> Task details: Please print, exactly as written, the line containing "red duck [399,121,432,150] -> none" and each line after it through the end of the material; pictures stay out.

*** Recorded information ***

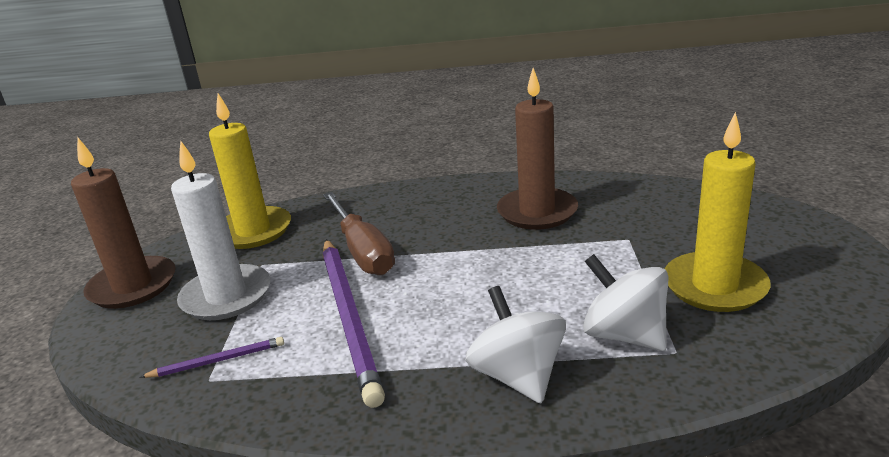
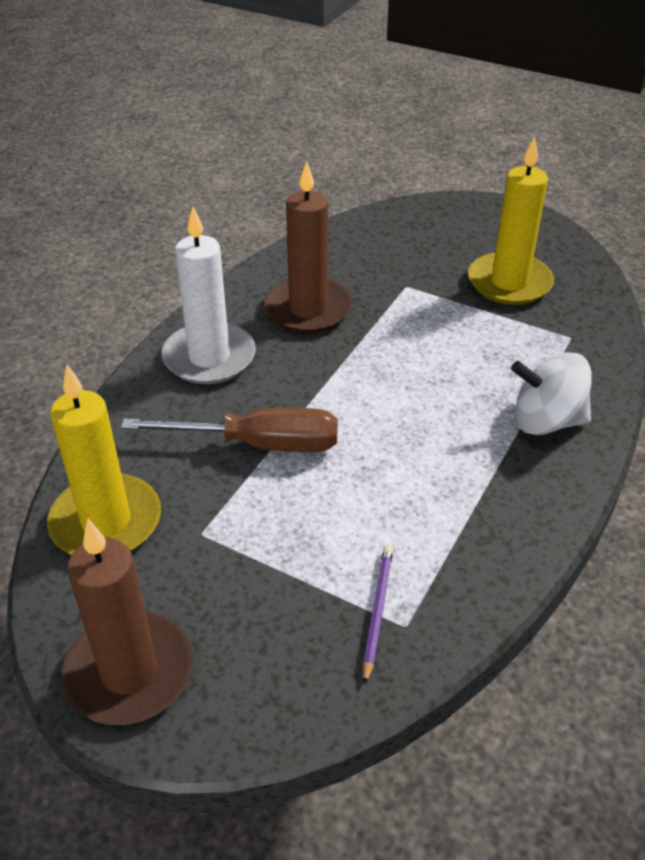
camera: 65 degrees left, 15 degrees up
white candle [171,140,270,320] -> white candle moved to [162,206,256,384]
purple pencil [323,239,385,408] -> none
white spinning top [583,254,669,351] -> none

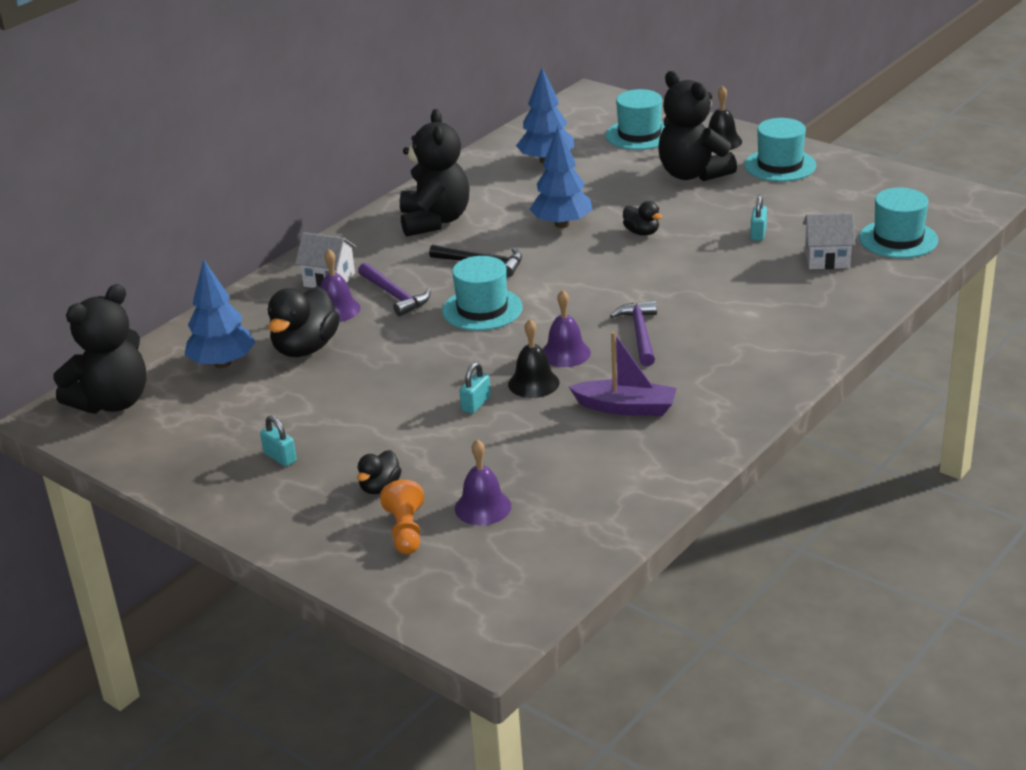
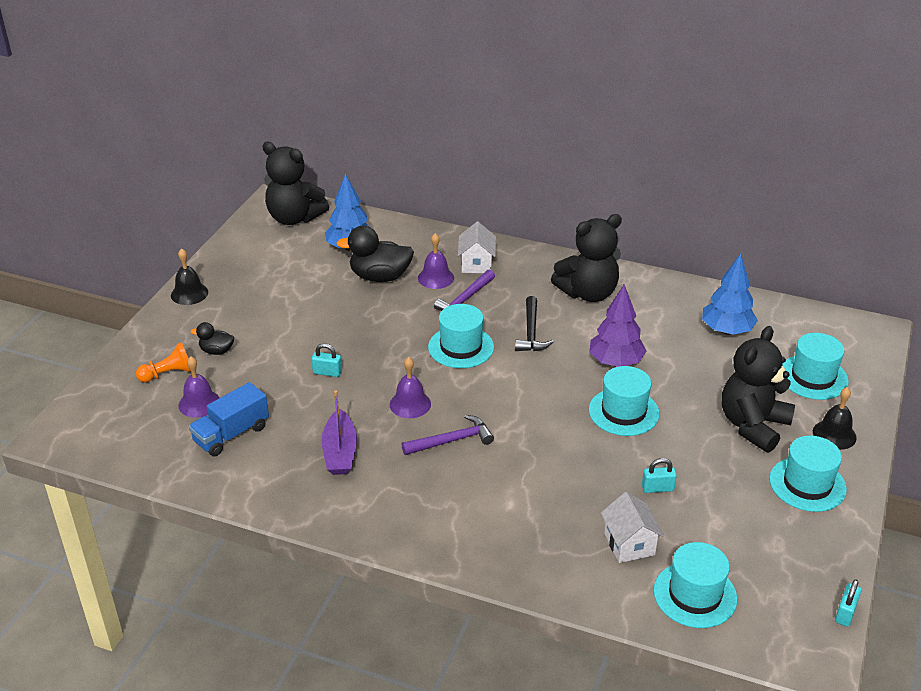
camera: 70 degrees right, 5 degrees up
turquoise padlock [260,416,297,467] -> turquoise padlock moved to [835,579,862,627]
black bell [508,319,559,398] -> black bell moved to [171,248,208,305]
blue tree [529,127,592,228] -> purple tree [589,284,647,367]
black duck [623,201,662,236] -> turquoise hat [589,366,659,436]
none -> blue truck [189,382,269,456]

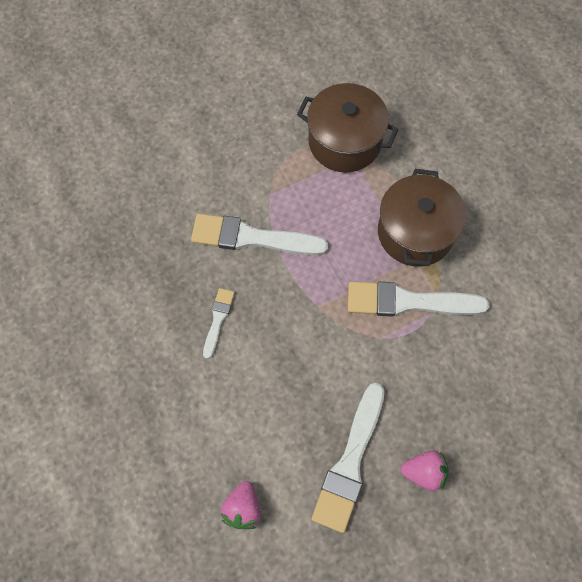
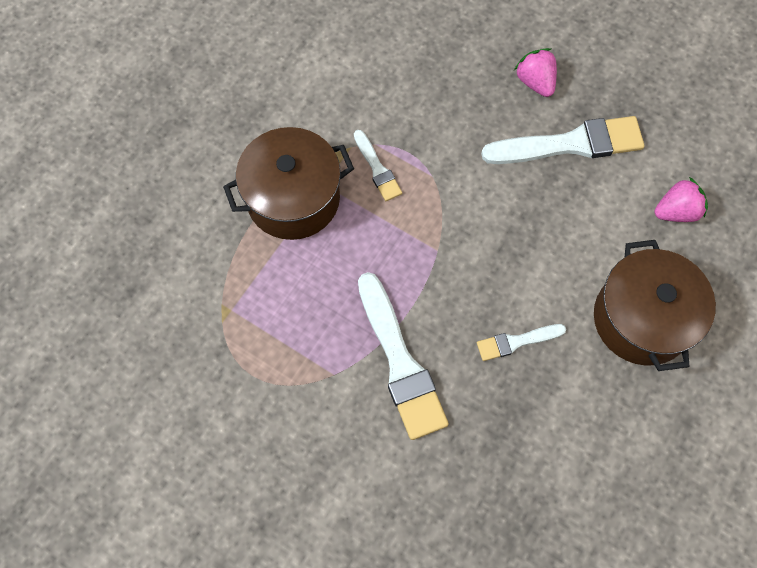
camera: 120 degrees left, 0 degrees up
brown pot [297,83,398,172] -> brown pot moved to [594,240,716,371]
white brush [348,282,489,317] -> white brush [354,130,402,201], size x0.52

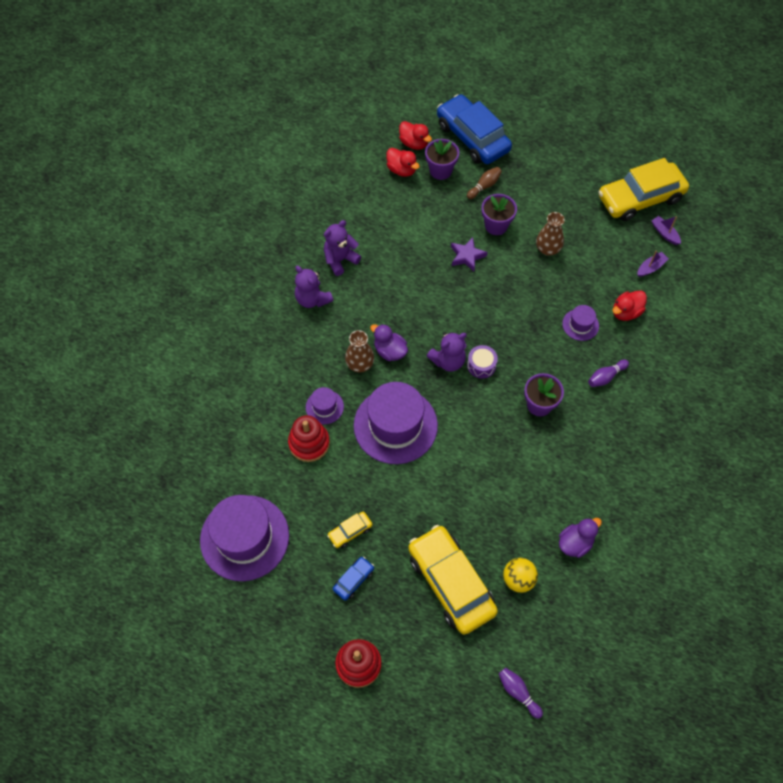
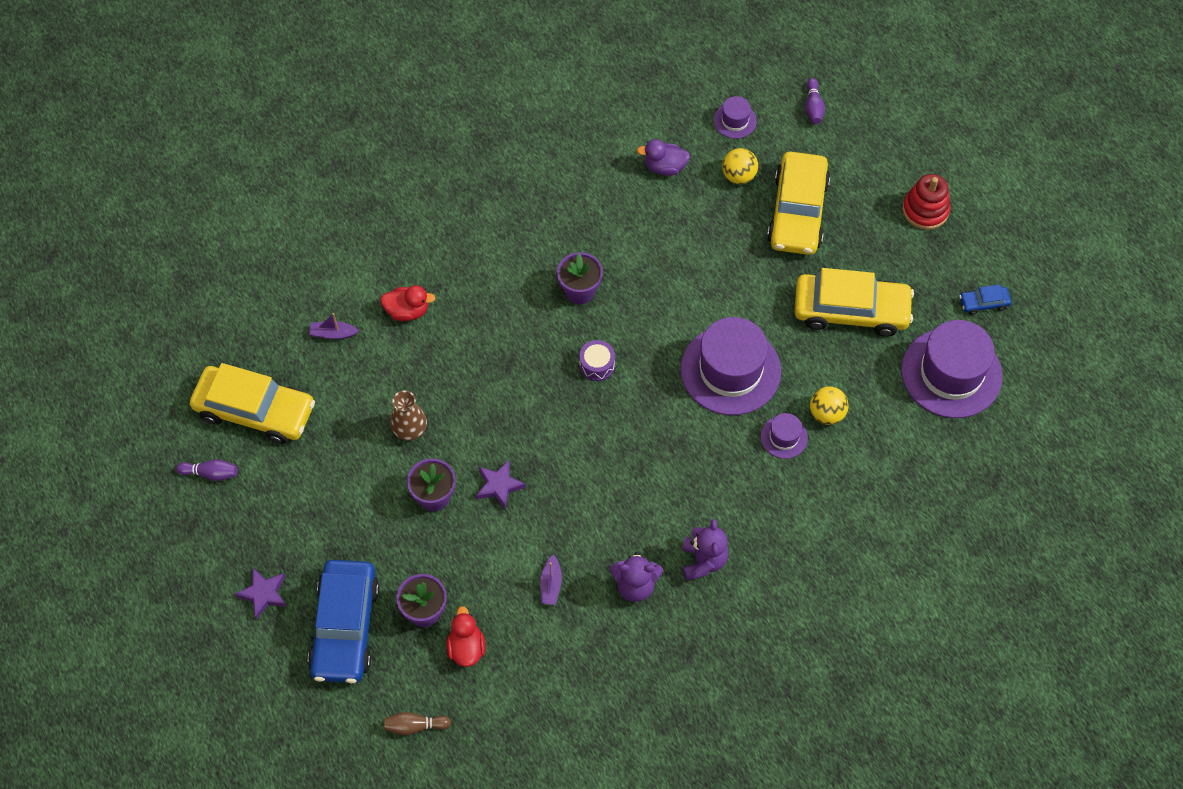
camera: 140 degrees left, 0 degrees up
red stacking toy [288,415,330,462] -> yellow ball [810,387,849,425]
yellow car [327,512,373,548] -> yellow car [794,268,914,337], size x2.33
blue car [333,556,374,601] -> blue car moved to [960,285,1011,315]
brown vase [345,330,374,372] -> none
purple duck [370,324,408,361] -> none
red duck [399,121,432,150] -> none
purple teddy bear [427,332,467,372] -> none
brown bowling pin [467,167,502,199] -> brown bowling pin moved to [384,712,451,735]
purple hat [562,305,599,341] -> purple hat moved to [714,96,757,139]
purple bowling pin [588,360,629,387] -> purple bowling pin moved to [176,459,238,481]
purple boat [651,216,681,245] -> purple boat moved to [540,554,562,605]
none -> purple star [235,568,287,620]

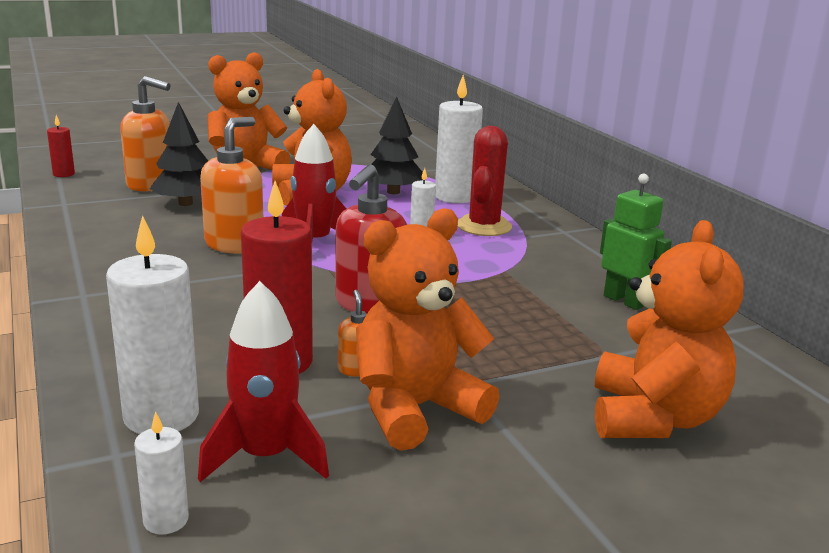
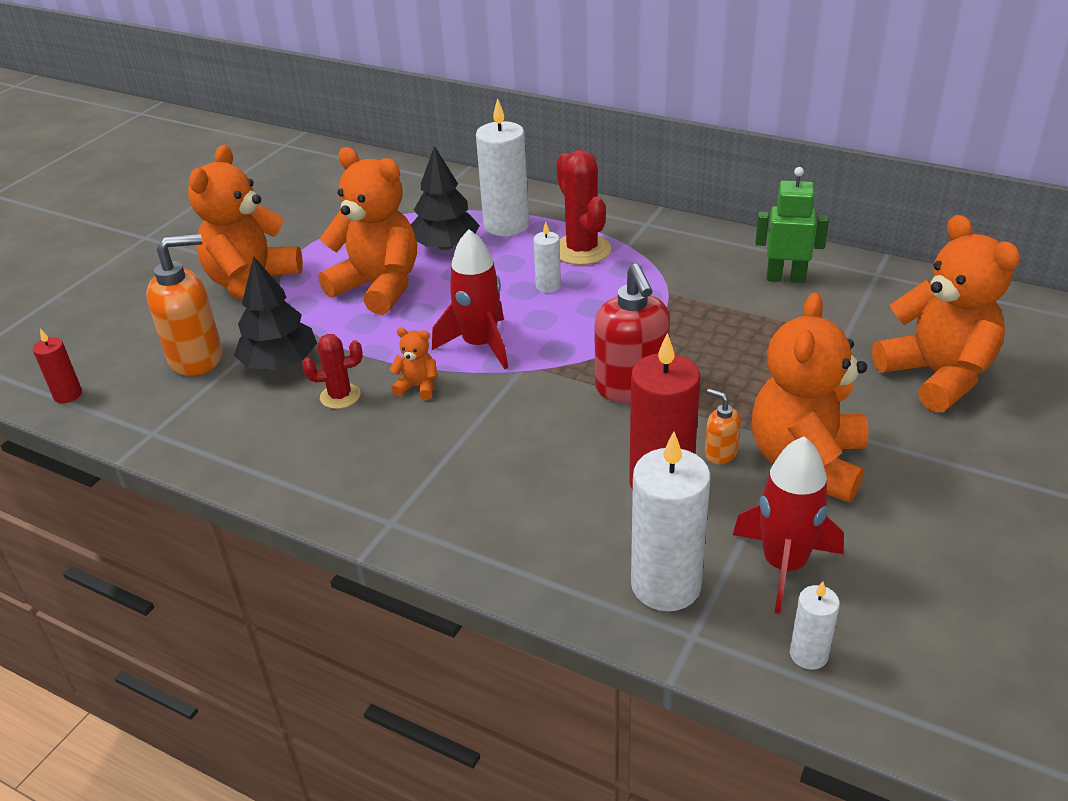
camera: 35 degrees left, 15 degrees up
orange soap dispenser [200,117,263,254] -> orange teddy bear [389,328,437,400]
none -> red cactus [302,334,363,409]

*** End of Recorded information ***

> Output for this task:
red duck [399,121,432,150] -> none
purple teddy bear [427,332,467,372] -> none
brown bowling pin [467,167,502,199] -> brown bowling pin moved to [384,712,451,735]
purple hat [562,305,599,341] -> purple hat moved to [714,96,757,139]
purple bowling pin [588,360,629,387] -> purple bowling pin moved to [176,459,238,481]
purple boat [651,216,681,245] -> purple boat moved to [540,554,562,605]
none -> purple star [235,568,287,620]

camera: 35 degrees left, 15 degrees up
orange soap dispenser [200,117,263,254] -> orange teddy bear [389,328,437,400]
none -> red cactus [302,334,363,409]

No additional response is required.